Problem description:
Run through the records and show each line that includes the string "hoop".

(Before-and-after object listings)
--------

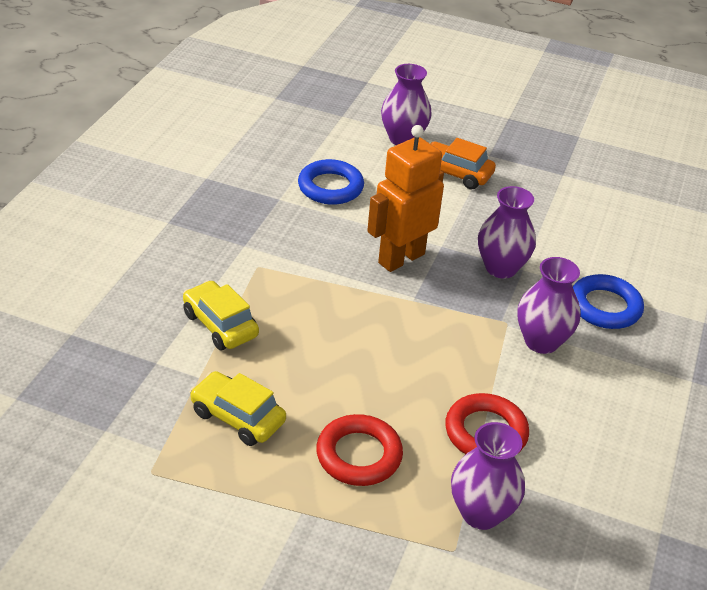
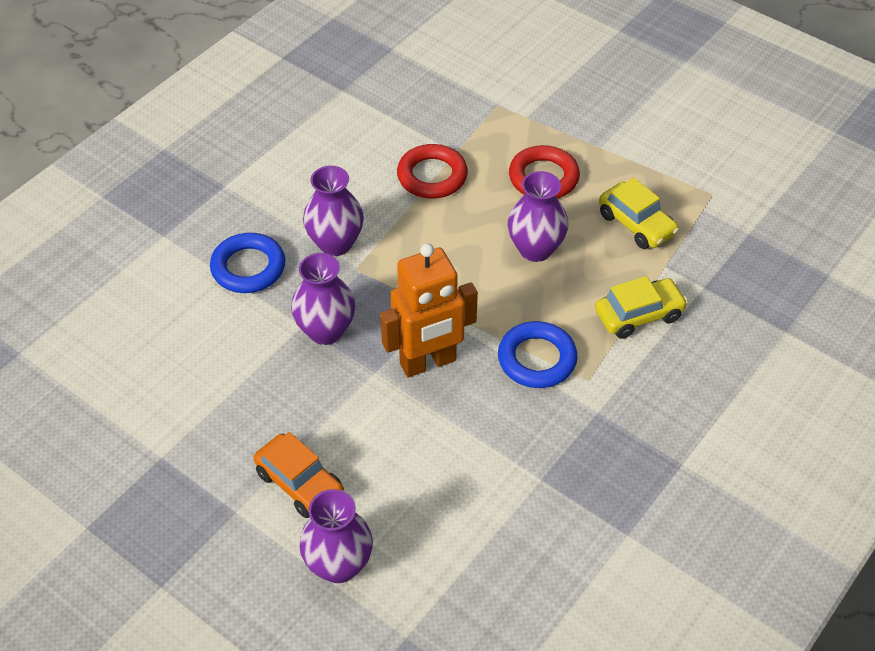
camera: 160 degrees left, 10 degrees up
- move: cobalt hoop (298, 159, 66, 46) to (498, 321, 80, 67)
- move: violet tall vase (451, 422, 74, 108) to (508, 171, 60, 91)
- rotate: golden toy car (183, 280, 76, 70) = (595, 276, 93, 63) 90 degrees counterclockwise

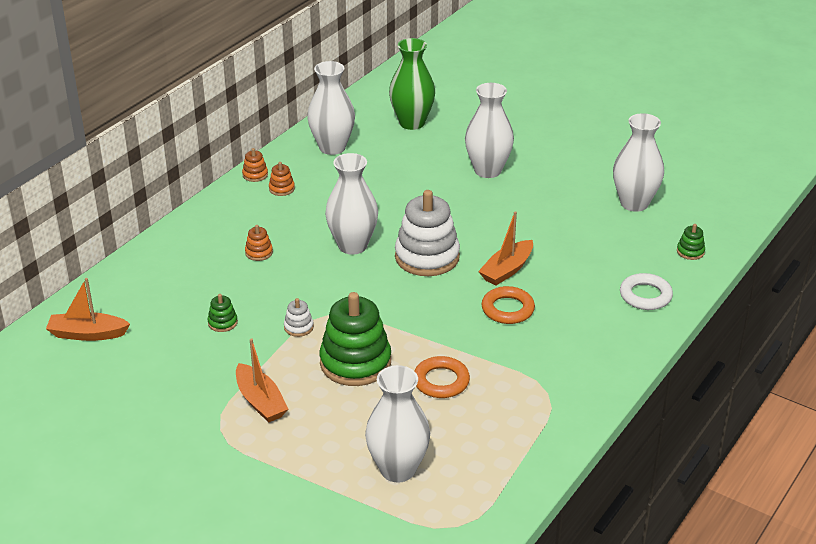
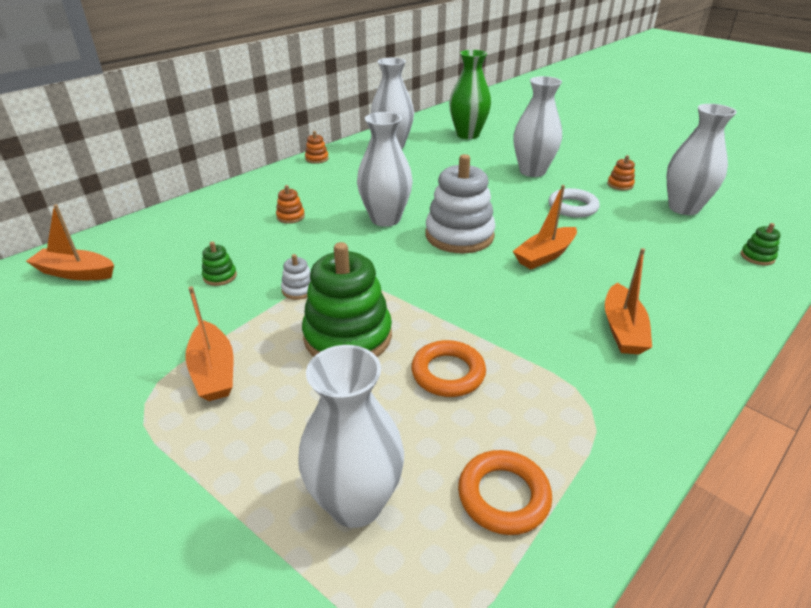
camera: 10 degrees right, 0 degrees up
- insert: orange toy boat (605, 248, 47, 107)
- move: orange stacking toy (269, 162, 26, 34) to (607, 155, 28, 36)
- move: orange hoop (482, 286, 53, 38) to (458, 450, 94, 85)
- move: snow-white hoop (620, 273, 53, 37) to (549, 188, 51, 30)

--------

Task solution:
- move: cobalt hoop (298, 159, 66, 46) to (498, 321, 80, 67)
- move: orange hoop (482, 286, 53, 38) to (458, 450, 94, 85)
- move: snow-white hoop (620, 273, 53, 37) to (549, 188, 51, 30)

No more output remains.